[Spatial reasoning data]
--- START ---

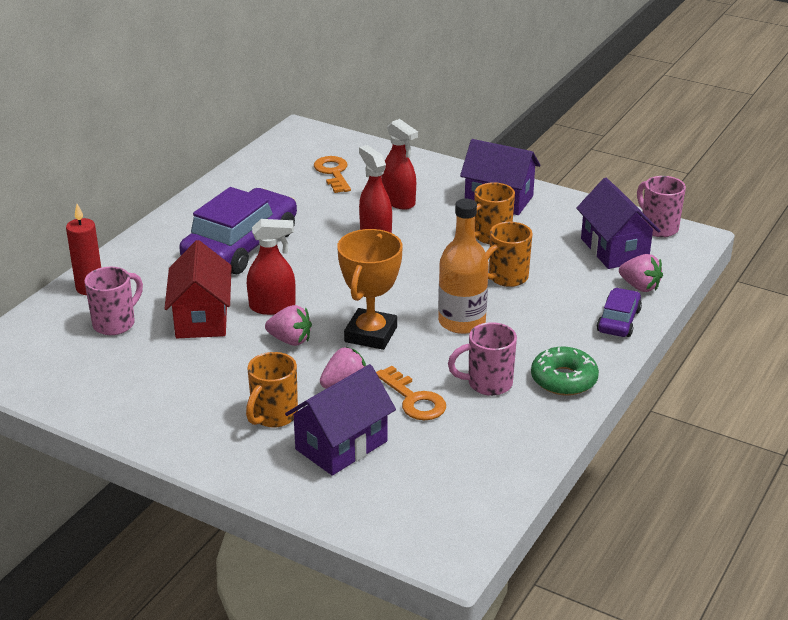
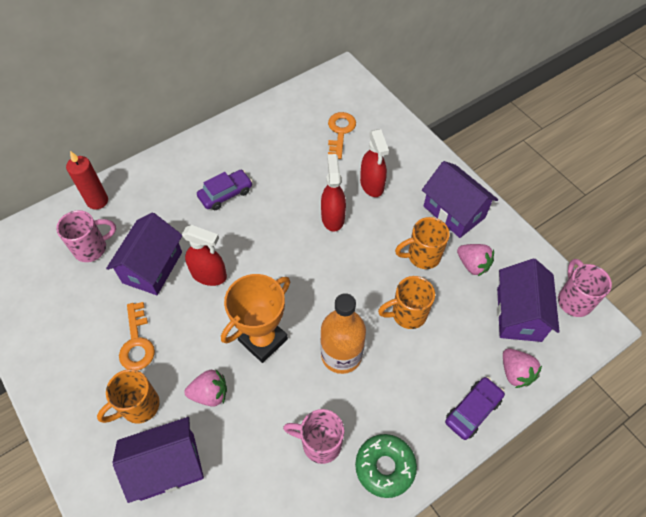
camera: 25 degrees right, 25 degrees up
(201, 318) = (152, 267): red house -> purple house
(241, 246) = (225, 194): purple car -> purple car, size x0.50
(290, 340) = (200, 320): pink strawberry -> pink strawberry (472, 265)
(414, 399) = (252, 436): orange key -> orange key (137, 342)

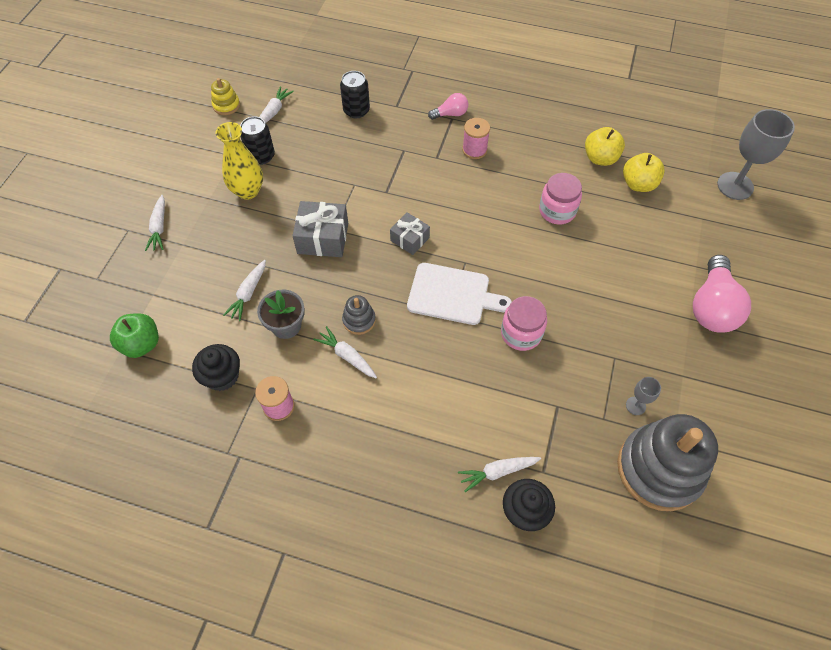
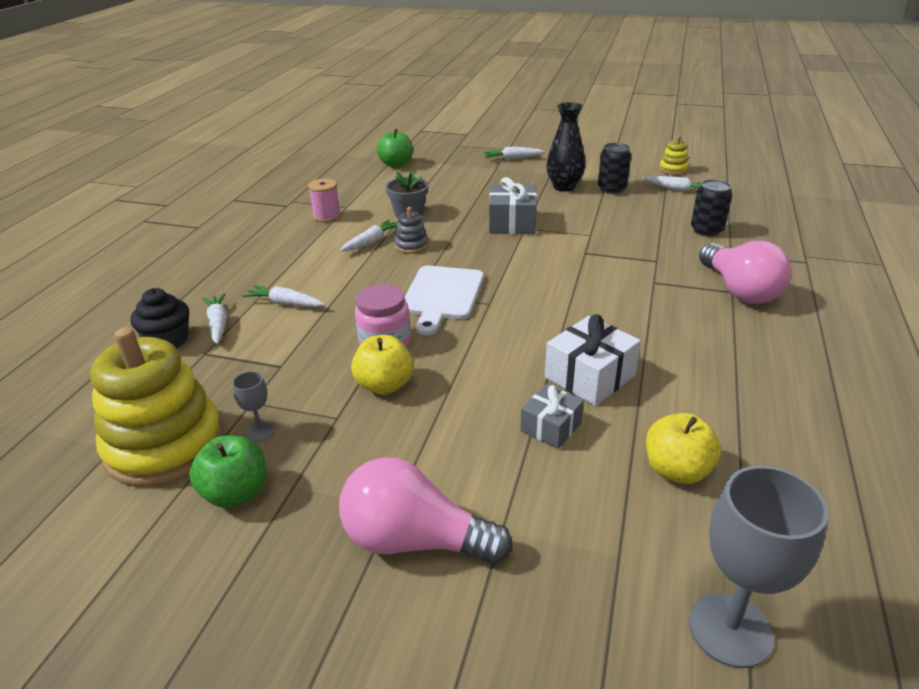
camera: 90 degrees right, 25 degrees down
(222, 376) = (361, 193): black cupcake -> none
(248, 191) = (564, 187): yellow vase -> black vase
(248, 293) = (444, 196): white carrot -> white carrot (285, 303)
(410, 239) = (518, 268): grey gift -> grey gift (550, 427)
(450, 114) = (739, 290): pink light bulb -> pink light bulb, size x1.95
(474, 150) = (680, 309): pink spool -> none
(557, 211) = (590, 376): pink jar -> white gift
(600, 158) = (720, 427): yellow apple -> yellow apple (384, 385)
(659, 469) = (165, 445): grey stacking toy -> yellow stacking toy
(695, 409) = (236, 493): none -> green apple

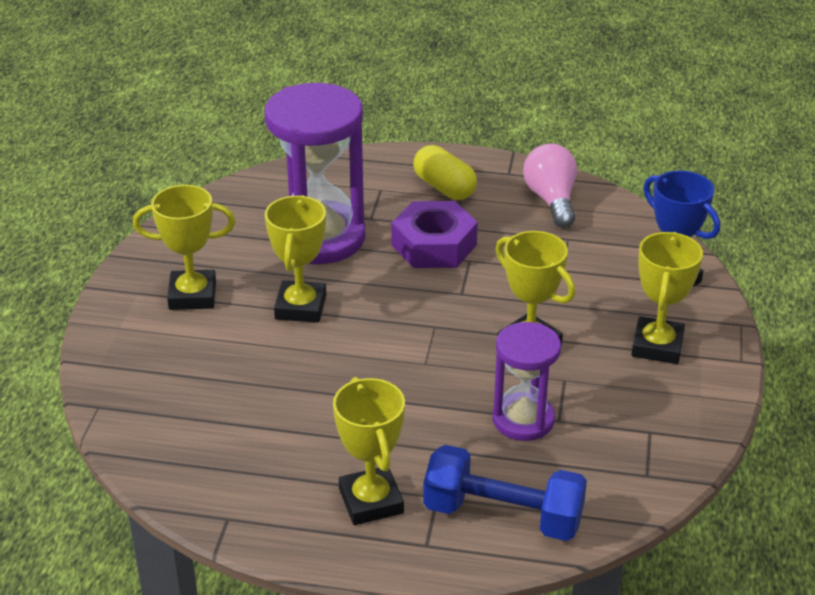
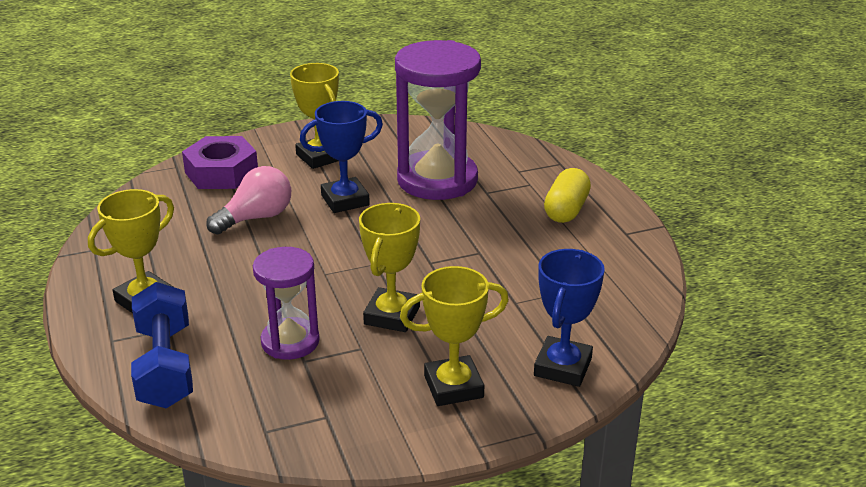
camera: 60 degrees right, 5 degrees down
(300, 307) = (345, 200): yellow trophy -> blue trophy
(434, 245) = (481, 230): purple nut -> purple nut (221, 172)
(551, 200) = (612, 266): pink light bulb -> pink light bulb (256, 218)

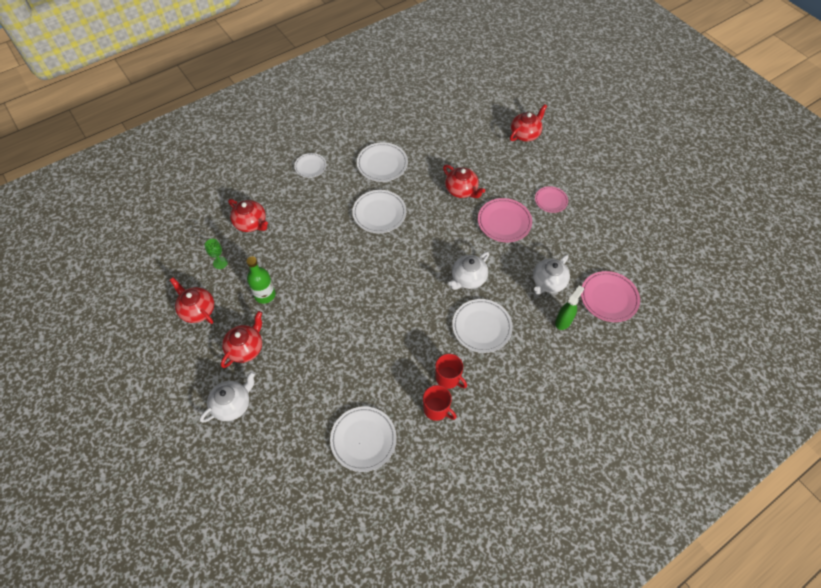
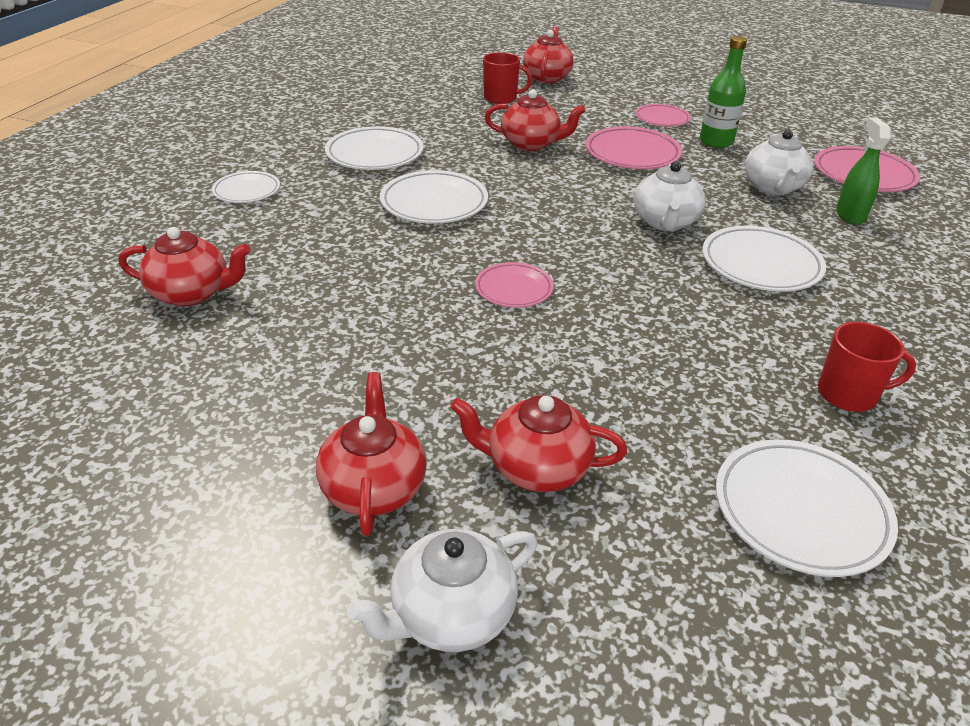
camera: 35 degrees left, 20 degrees down
(197, 310) = (181, 475): red teapot -> red teapot (536, 467)
(220, 263) = (171, 374): green goblet -> none
(232, 404) = (450, 614): white teapot -> white teapot turned 135 degrees counterclockwise
(265, 295) = (329, 381): green bottle -> green bottle (716, 142)
(365, 284) = (514, 289): none -> pink plate
(448, 378) = (805, 345): red mug -> red mug (501, 98)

--- END ---

*Task prompt*
We ask that the entries above be copied exactly, with the pictures omitted.

*Answer to this task*
camera: 25 degrees right, 25 degrees up
(201, 318) = (152, 267): red house -> purple house
(241, 246) = (225, 194): purple car -> purple car, size x0.50
(290, 340) = (200, 320): pink strawberry -> pink strawberry (472, 265)
(414, 399) = (252, 436): orange key -> orange key (137, 342)

camera: 90 degrees right, 25 degrees down
(222, 376) = (361, 193): black cupcake -> none
(248, 191) = (564, 187): yellow vase -> black vase
(248, 293) = (444, 196): white carrot -> white carrot (285, 303)
(410, 239) = (518, 268): grey gift -> grey gift (550, 427)
(450, 114) = (739, 290): pink light bulb -> pink light bulb, size x1.95
(474, 150) = (680, 309): pink spool -> none
(557, 211) = (590, 376): pink jar -> white gift
(600, 158) = (720, 427): yellow apple -> yellow apple (384, 385)
(659, 469) = (165, 445): grey stacking toy -> yellow stacking toy
(695, 409) = (236, 493): none -> green apple

camera: 60 degrees right, 5 degrees down
(300, 307) = (345, 200): yellow trophy -> blue trophy
(434, 245) = (481, 230): purple nut -> purple nut (221, 172)
(551, 200) = (612, 266): pink light bulb -> pink light bulb (256, 218)

camera: 35 degrees left, 20 degrees down
(197, 310) = (181, 475): red teapot -> red teapot (536, 467)
(220, 263) = (171, 374): green goblet -> none
(232, 404) = (450, 614): white teapot -> white teapot turned 135 degrees counterclockwise
(265, 295) = (329, 381): green bottle -> green bottle (716, 142)
(365, 284) = (514, 289): none -> pink plate
(448, 378) = (805, 345): red mug -> red mug (501, 98)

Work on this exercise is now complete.